## [EXERCISE]
Give back the entire listing verbatim.

## [DATASET]
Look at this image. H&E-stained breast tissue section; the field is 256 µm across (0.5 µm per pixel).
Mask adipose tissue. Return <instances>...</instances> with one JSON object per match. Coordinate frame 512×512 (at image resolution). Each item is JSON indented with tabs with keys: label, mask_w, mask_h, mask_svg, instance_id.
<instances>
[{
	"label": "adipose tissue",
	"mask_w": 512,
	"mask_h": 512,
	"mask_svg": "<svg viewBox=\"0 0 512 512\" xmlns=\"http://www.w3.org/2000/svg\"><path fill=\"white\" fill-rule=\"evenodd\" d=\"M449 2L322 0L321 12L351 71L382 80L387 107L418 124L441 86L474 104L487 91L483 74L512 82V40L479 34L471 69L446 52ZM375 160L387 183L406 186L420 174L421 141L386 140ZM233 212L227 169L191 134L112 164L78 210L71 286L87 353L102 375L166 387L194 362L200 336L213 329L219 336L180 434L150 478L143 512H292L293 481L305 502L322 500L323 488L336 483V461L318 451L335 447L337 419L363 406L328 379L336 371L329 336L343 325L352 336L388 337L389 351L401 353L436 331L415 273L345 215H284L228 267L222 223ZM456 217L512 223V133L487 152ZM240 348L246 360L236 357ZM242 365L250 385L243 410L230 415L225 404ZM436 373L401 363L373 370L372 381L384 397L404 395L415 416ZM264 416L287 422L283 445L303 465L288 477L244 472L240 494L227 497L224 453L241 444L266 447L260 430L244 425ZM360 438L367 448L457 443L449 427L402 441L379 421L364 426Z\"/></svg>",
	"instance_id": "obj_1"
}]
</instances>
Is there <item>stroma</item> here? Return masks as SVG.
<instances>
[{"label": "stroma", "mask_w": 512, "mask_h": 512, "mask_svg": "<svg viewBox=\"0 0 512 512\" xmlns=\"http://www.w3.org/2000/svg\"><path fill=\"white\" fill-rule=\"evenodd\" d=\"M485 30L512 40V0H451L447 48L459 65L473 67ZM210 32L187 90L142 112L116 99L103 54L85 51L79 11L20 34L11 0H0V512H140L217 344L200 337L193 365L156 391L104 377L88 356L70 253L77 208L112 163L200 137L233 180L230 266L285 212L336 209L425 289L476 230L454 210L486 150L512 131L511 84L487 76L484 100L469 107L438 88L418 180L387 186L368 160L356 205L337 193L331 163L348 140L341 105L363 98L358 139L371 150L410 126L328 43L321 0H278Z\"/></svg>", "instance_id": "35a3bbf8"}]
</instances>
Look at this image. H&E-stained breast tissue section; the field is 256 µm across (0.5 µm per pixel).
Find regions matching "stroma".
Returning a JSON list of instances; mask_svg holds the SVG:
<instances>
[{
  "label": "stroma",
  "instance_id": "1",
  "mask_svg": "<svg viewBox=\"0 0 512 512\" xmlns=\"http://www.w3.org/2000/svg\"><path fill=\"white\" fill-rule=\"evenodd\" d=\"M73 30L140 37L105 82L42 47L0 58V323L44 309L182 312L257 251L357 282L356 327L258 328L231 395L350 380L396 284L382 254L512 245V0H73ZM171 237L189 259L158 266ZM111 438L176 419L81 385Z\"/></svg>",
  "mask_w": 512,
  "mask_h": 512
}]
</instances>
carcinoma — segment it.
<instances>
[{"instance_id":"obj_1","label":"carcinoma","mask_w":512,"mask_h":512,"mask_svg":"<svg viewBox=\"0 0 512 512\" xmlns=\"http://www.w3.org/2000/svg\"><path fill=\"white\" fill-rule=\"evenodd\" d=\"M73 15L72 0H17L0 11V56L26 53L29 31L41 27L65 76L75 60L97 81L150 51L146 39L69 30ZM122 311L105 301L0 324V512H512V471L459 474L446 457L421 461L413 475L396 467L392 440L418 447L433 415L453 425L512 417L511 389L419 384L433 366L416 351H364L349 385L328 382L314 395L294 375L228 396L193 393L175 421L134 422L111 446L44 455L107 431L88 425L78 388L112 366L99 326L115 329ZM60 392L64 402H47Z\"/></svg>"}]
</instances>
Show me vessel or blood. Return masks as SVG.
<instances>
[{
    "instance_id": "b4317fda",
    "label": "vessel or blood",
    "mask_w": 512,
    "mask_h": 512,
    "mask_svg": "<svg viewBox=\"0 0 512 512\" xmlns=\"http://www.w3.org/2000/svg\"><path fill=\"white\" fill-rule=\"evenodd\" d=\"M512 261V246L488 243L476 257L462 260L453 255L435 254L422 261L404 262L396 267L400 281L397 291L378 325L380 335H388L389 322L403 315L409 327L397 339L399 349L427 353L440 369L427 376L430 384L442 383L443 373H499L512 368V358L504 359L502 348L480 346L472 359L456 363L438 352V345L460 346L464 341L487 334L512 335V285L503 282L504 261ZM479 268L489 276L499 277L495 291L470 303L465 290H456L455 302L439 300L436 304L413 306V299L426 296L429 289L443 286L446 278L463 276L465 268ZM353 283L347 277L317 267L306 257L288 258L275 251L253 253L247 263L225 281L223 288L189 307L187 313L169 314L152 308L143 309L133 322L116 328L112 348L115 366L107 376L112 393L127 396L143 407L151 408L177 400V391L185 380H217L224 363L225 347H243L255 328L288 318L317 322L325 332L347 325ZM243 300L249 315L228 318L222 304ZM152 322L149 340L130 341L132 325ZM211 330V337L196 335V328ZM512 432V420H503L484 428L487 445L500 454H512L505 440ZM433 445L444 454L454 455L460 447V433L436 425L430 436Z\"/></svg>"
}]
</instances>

## [EXERCISE RESPONSE]
Look at this image. H&E-stained breast tissue section; the field is 256 µm across (0.5 µm per pixel).
Mask adipose tissue. Return <instances>...</instances> with one JSON object per match. Coordinate frame 512×512 (at image resolution). Each item is JSON indented with tabs with keys: label, mask_w, mask_h, mask_svg, instance_id.
<instances>
[{
	"label": "adipose tissue",
	"mask_w": 512,
	"mask_h": 512,
	"mask_svg": "<svg viewBox=\"0 0 512 512\" xmlns=\"http://www.w3.org/2000/svg\"><path fill=\"white\" fill-rule=\"evenodd\" d=\"M449 2L322 0L321 12L351 71L382 80L387 107L418 124L441 86L474 104L487 91L483 74L512 82V40L479 34L471 69L446 52ZM375 160L387 183L406 186L420 174L421 141L386 140ZM233 212L227 169L191 134L112 164L78 210L71 286L87 353L102 375L166 387L194 362L200 336L213 329L219 336L180 434L150 478L143 512H292L293 481L305 502L322 500L323 488L336 483V461L318 451L335 447L337 419L363 406L328 379L336 371L329 336L343 325L352 336L388 337L389 351L401 353L436 331L415 273L345 215H284L228 267L222 223ZM456 217L512 223V133L487 152ZM240 348L246 360L236 357ZM242 365L250 385L243 410L230 415L225 404ZM436 373L401 363L373 370L372 381L384 397L404 395L415 416ZM264 416L287 422L283 445L303 465L288 477L244 472L240 494L227 497L224 453L241 444L266 447L260 430L244 425ZM360 438L367 448L457 443L449 427L402 441L379 421L364 426Z\"/></svg>",
	"instance_id": "obj_1"
}]
</instances>
Is there <item>stroma</item> here? Return masks as SVG.
<instances>
[{"label": "stroma", "mask_w": 512, "mask_h": 512, "mask_svg": "<svg viewBox=\"0 0 512 512\" xmlns=\"http://www.w3.org/2000/svg\"><path fill=\"white\" fill-rule=\"evenodd\" d=\"M485 30L512 40V0H451L447 48L459 65L473 67ZM210 32L187 90L142 112L116 99L103 54L85 51L79 11L20 34L11 0H0V512H140L217 344L200 337L193 365L156 391L104 377L88 356L70 253L77 208L112 163L200 137L233 180L230 266L285 212L336 209L425 289L476 230L454 210L486 150L512 131L511 84L487 76L484 100L469 107L438 88L418 180L387 186L368 160L356 205L337 193L331 163L348 140L341 105L363 98L358 139L371 150L410 126L328 43L321 0H278Z\"/></svg>", "instance_id": "35a3bbf8"}]
</instances>
Look at this image. H&E-stained breast tissue section; the field is 256 µm across (0.5 µm per pixel).
Find regions matching "stroma".
Returning a JSON list of instances; mask_svg holds the SVG:
<instances>
[{
  "label": "stroma",
  "instance_id": "1",
  "mask_svg": "<svg viewBox=\"0 0 512 512\" xmlns=\"http://www.w3.org/2000/svg\"><path fill=\"white\" fill-rule=\"evenodd\" d=\"M73 30L140 37L105 82L42 47L0 58V323L44 309L182 312L257 251L357 282L356 327L258 328L231 395L350 380L396 284L382 254L512 245V0H73ZM171 237L189 259L158 266ZM111 438L176 419L81 385Z\"/></svg>",
  "mask_w": 512,
  "mask_h": 512
}]
</instances>
carcinoma — segment it.
<instances>
[{"instance_id":"obj_1","label":"carcinoma","mask_w":512,"mask_h":512,"mask_svg":"<svg viewBox=\"0 0 512 512\" xmlns=\"http://www.w3.org/2000/svg\"><path fill=\"white\" fill-rule=\"evenodd\" d=\"M73 15L72 0H17L0 11V56L26 53L29 31L41 27L65 76L75 60L97 81L150 51L146 39L69 30ZM122 311L105 301L0 324V512H512V471L459 474L446 457L421 461L413 475L396 467L392 440L418 447L433 415L453 425L512 417L511 389L419 384L433 366L416 351H364L349 385L328 382L314 395L294 375L228 396L193 393L175 421L134 422L111 446L44 455L107 431L88 425L78 388L112 366L99 326L115 329ZM60 392L64 402H47Z\"/></svg>"}]
</instances>
Show me vessel or blood. Return masks as SVG.
<instances>
[{
    "instance_id": "b4317fda",
    "label": "vessel or blood",
    "mask_w": 512,
    "mask_h": 512,
    "mask_svg": "<svg viewBox=\"0 0 512 512\" xmlns=\"http://www.w3.org/2000/svg\"><path fill=\"white\" fill-rule=\"evenodd\" d=\"M512 261V246L488 243L476 257L462 260L453 255L435 254L422 261L404 262L396 267L400 281L397 291L378 325L380 335H388L389 322L403 315L409 327L397 339L399 349L427 353L440 369L427 376L430 384L442 383L443 373H499L512 368V358L504 359L502 348L480 346L472 359L456 363L438 352V345L460 346L464 341L487 334L512 335V285L503 282L504 261ZM479 268L489 276L499 277L495 291L470 303L465 290H456L455 302L439 300L436 304L413 306V299L426 296L429 289L443 286L446 278L463 276L465 268ZM353 283L347 277L317 267L306 257L288 258L275 251L253 253L247 263L225 281L223 288L189 307L187 313L169 314L152 308L143 309L133 322L116 328L112 348L115 366L107 376L112 393L127 396L143 407L151 408L177 400V391L185 380H217L224 363L225 347H243L255 328L288 318L317 322L325 332L347 325ZM243 300L249 315L228 318L222 304ZM152 322L149 340L130 341L132 325ZM211 330V337L196 335V328ZM512 432V420H503L484 428L487 445L500 454H512L505 440ZM433 445L444 454L454 455L460 447V433L436 425L430 436Z\"/></svg>"
}]
</instances>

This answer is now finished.